***** EXTRACTED DATA

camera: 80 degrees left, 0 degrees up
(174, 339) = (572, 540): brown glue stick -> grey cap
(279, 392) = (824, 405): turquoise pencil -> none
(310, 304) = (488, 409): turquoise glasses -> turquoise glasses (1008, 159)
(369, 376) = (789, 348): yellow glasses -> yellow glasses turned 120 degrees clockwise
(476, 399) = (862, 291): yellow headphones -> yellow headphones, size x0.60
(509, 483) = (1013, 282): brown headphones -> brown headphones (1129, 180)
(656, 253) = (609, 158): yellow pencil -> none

**********
***** EXTRACTED DATA

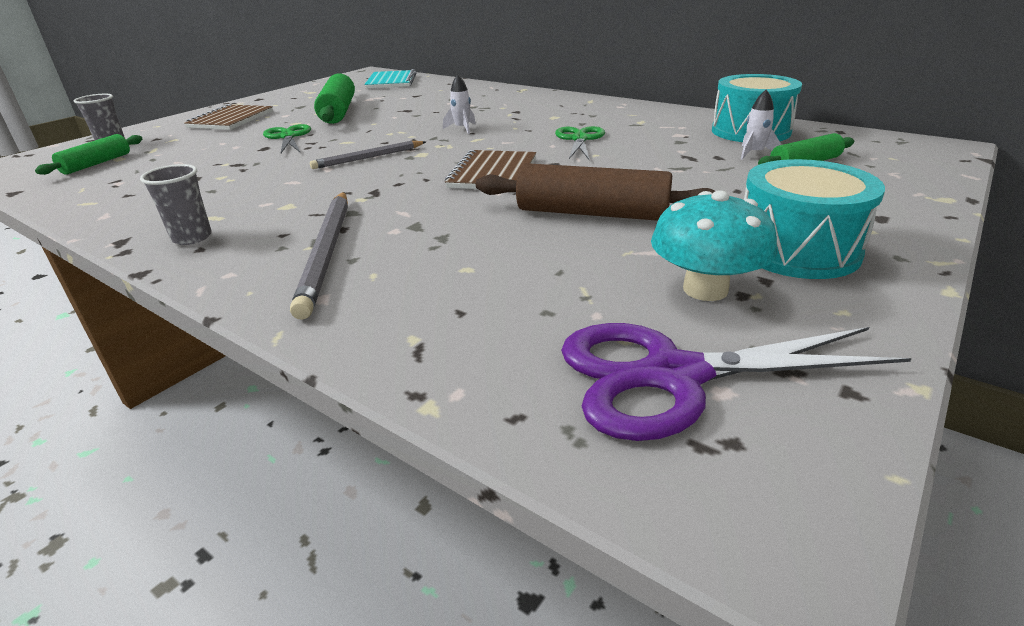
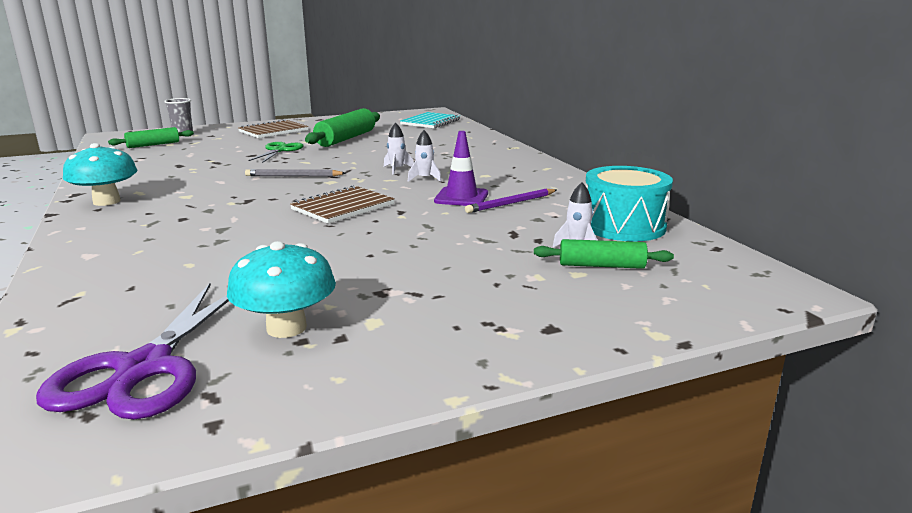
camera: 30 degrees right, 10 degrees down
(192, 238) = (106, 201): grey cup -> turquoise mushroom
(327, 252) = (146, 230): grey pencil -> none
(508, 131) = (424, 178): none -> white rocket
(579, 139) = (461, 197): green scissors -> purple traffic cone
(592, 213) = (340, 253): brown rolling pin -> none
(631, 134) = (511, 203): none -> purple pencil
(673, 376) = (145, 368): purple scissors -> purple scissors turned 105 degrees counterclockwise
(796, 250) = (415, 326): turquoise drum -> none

**********

Copy exactly the stretch of data above from the line with "(579, 139) = (461, 197): green" through the line with "(796, 250) = (415, 326): turquoise", and omit all other lines.

◆ **EXERCISE RESPONSE**
(579, 139) = (461, 197): green scissors -> purple traffic cone
(592, 213) = (340, 253): brown rolling pin -> none
(631, 134) = (511, 203): none -> purple pencil
(673, 376) = (145, 368): purple scissors -> purple scissors turned 105 degrees counterclockwise
(796, 250) = (415, 326): turquoise drum -> none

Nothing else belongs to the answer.